• **SOURCE MATERIAL**
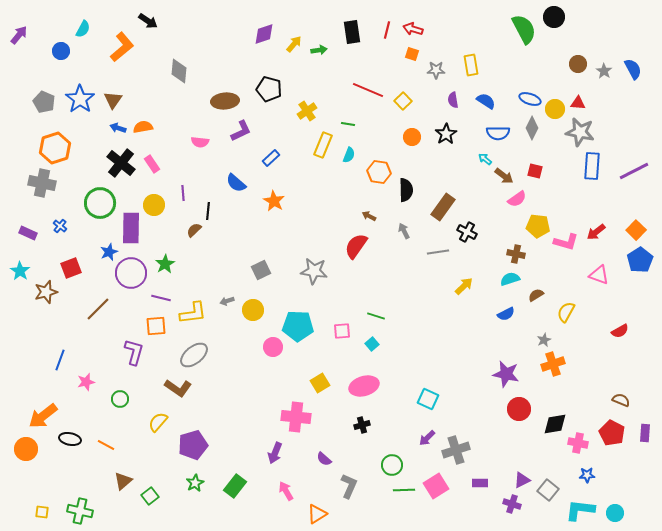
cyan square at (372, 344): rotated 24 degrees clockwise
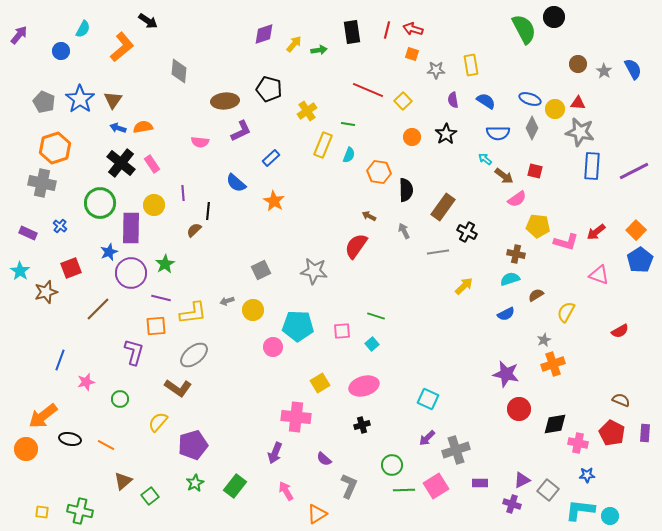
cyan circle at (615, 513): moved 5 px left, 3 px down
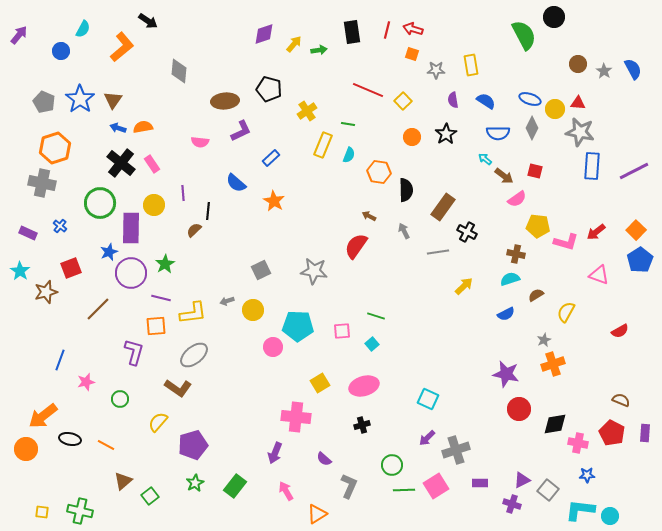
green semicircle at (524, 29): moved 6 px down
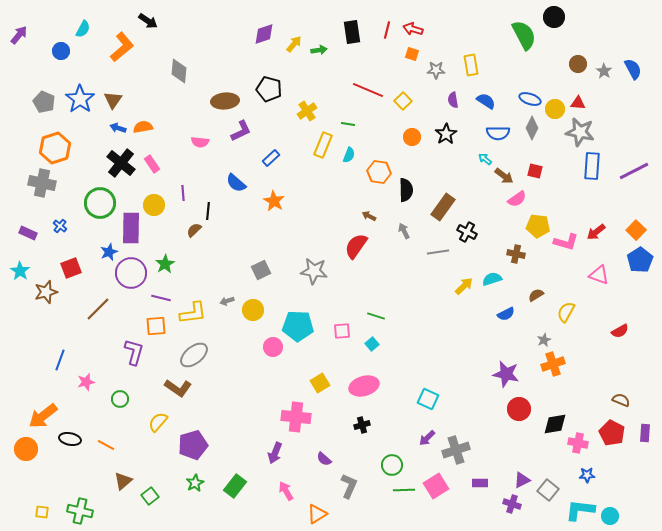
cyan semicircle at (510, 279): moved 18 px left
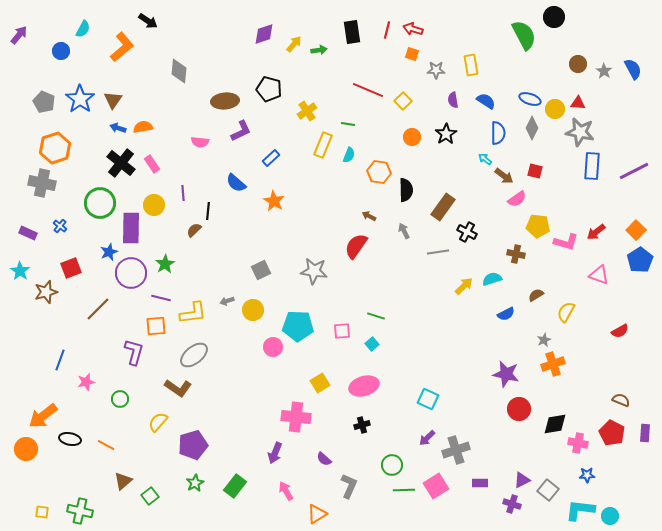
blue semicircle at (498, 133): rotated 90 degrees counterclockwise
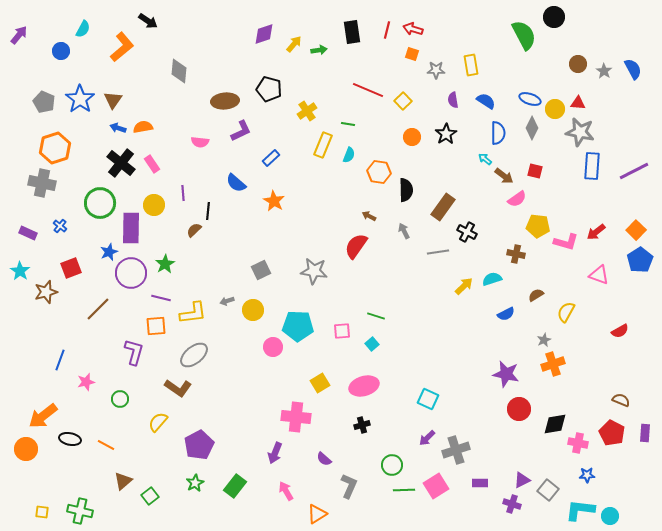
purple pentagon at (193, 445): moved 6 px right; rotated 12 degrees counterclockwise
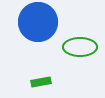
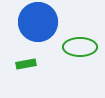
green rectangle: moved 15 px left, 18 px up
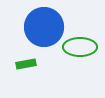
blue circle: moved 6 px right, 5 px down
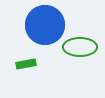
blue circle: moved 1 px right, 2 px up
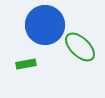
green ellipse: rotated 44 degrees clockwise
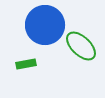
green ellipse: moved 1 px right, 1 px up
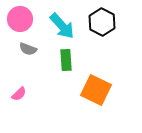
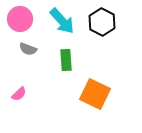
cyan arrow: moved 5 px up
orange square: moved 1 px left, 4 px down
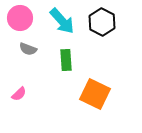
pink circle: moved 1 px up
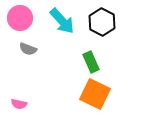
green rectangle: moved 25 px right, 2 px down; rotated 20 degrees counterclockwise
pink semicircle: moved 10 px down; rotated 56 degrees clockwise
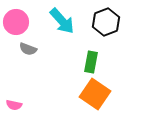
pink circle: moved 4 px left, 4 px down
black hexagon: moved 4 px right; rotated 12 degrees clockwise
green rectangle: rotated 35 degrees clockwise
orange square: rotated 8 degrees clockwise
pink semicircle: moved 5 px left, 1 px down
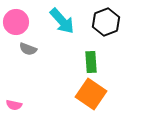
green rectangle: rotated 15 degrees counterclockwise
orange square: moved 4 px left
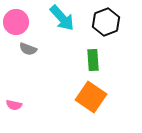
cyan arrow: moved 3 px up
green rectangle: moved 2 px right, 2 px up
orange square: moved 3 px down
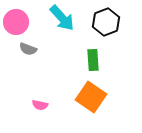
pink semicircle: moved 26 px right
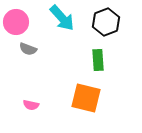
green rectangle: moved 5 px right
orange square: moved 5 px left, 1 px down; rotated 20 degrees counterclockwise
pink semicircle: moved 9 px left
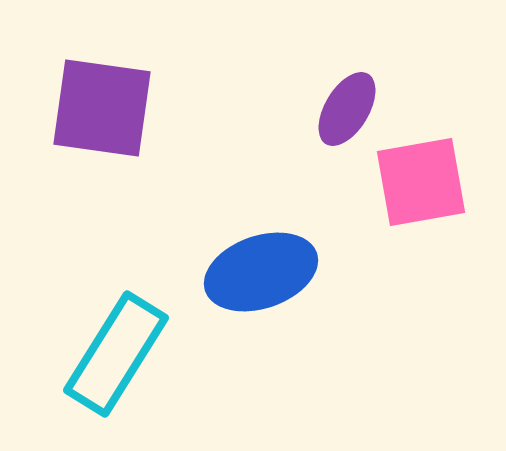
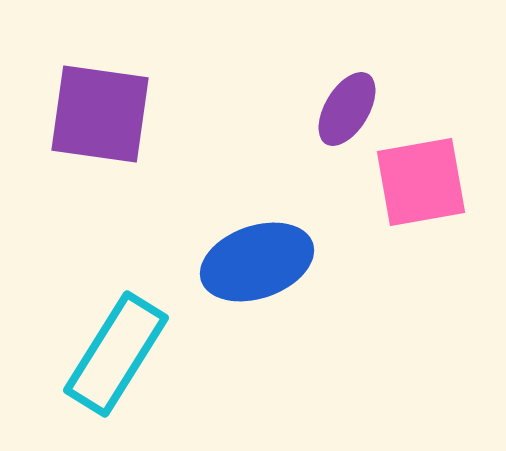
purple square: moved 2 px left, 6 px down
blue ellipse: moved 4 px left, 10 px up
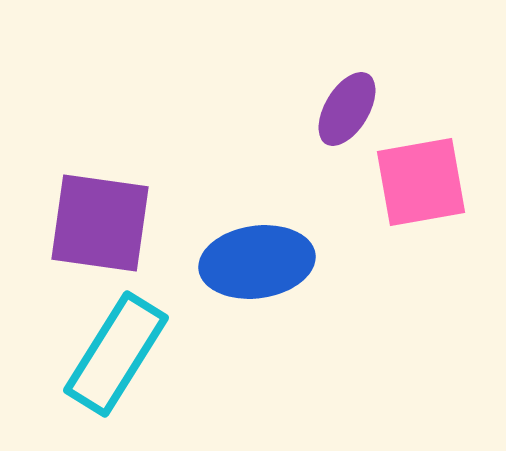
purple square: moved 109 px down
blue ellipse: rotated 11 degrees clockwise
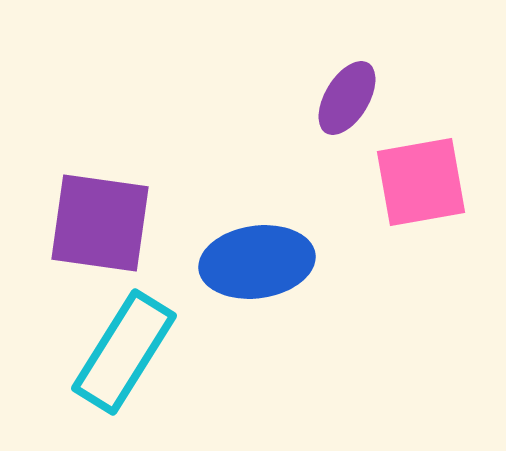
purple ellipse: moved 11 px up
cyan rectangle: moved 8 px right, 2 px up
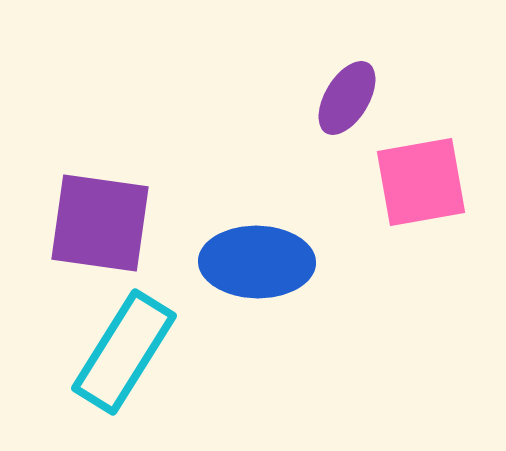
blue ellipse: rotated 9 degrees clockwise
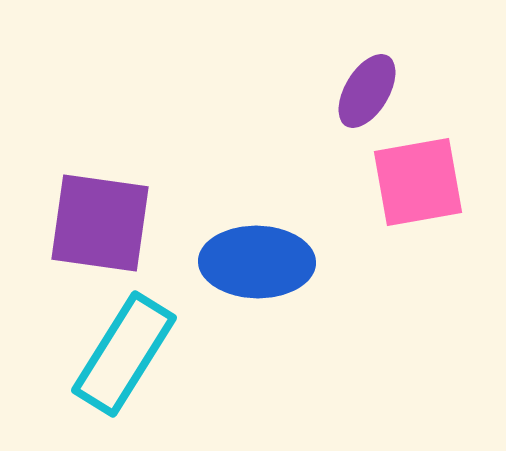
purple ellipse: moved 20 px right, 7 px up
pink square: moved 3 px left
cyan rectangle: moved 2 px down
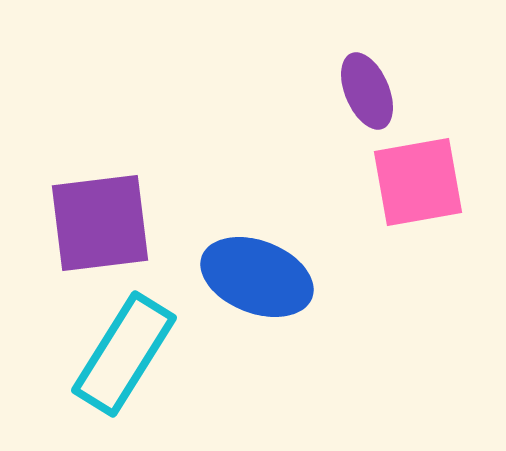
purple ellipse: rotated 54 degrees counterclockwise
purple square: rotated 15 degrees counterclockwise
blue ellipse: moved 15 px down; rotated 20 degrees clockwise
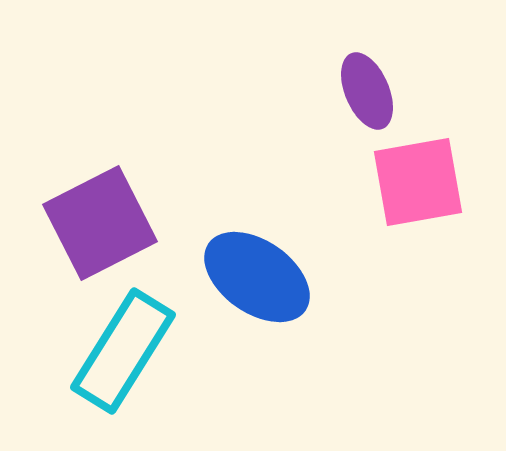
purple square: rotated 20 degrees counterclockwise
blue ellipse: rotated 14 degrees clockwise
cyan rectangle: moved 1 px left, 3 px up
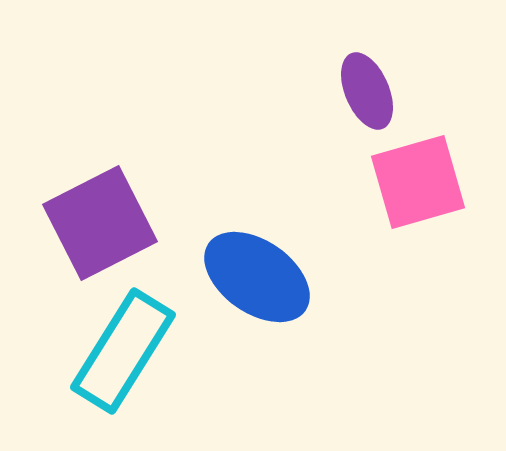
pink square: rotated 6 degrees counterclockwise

• **WORK TO BE COMPLETED**
Transcribe every line of text from the items above word for word, leaving the pictures out of your answer.

• **RIGHT ANSWER**
cyan square at (372, 344): rotated 24 degrees clockwise
cyan circle at (615, 513): moved 5 px left, 3 px down
green semicircle at (524, 29): moved 6 px down
cyan semicircle at (510, 279): moved 18 px left
blue semicircle at (498, 133): rotated 90 degrees counterclockwise
purple pentagon at (193, 445): moved 6 px right; rotated 12 degrees counterclockwise
green rectangle: moved 15 px left, 18 px up
blue circle: moved 6 px right, 5 px down
blue circle: moved 1 px right, 2 px up
green ellipse: rotated 44 degrees clockwise
green ellipse: moved 1 px right, 1 px up
cyan arrow: moved 5 px up
orange square: moved 1 px left, 4 px down
pink circle: moved 1 px up
green rectangle: moved 25 px right, 2 px down; rotated 20 degrees counterclockwise
pink semicircle: moved 10 px down; rotated 56 degrees clockwise
pink circle: moved 4 px left, 4 px down
black hexagon: moved 4 px right; rotated 12 degrees clockwise
green rectangle: rotated 35 degrees clockwise
orange square: rotated 8 degrees clockwise
pink semicircle: moved 5 px left, 1 px down
green rectangle: rotated 15 degrees counterclockwise
orange square: moved 4 px left
cyan arrow: moved 3 px up
green rectangle: moved 2 px right, 2 px up
orange square: moved 3 px down
pink semicircle: moved 26 px right
green rectangle: moved 5 px right
orange square: moved 5 px left, 1 px down; rotated 20 degrees counterclockwise
pink semicircle: moved 9 px left
purple square: moved 2 px left, 6 px down
blue ellipse: moved 4 px left, 10 px up
purple square: moved 109 px down
blue ellipse: rotated 11 degrees clockwise
purple ellipse: moved 11 px up
cyan rectangle: moved 8 px right, 2 px up
blue ellipse: rotated 9 degrees clockwise
purple ellipse: moved 20 px right, 7 px up
pink square: moved 3 px left
cyan rectangle: moved 2 px down
purple ellipse: rotated 54 degrees counterclockwise
purple square: rotated 15 degrees counterclockwise
blue ellipse: moved 15 px down; rotated 20 degrees clockwise
purple square: rotated 20 degrees counterclockwise
blue ellipse: rotated 14 degrees clockwise
cyan rectangle: moved 1 px left, 3 px up
pink square: rotated 6 degrees counterclockwise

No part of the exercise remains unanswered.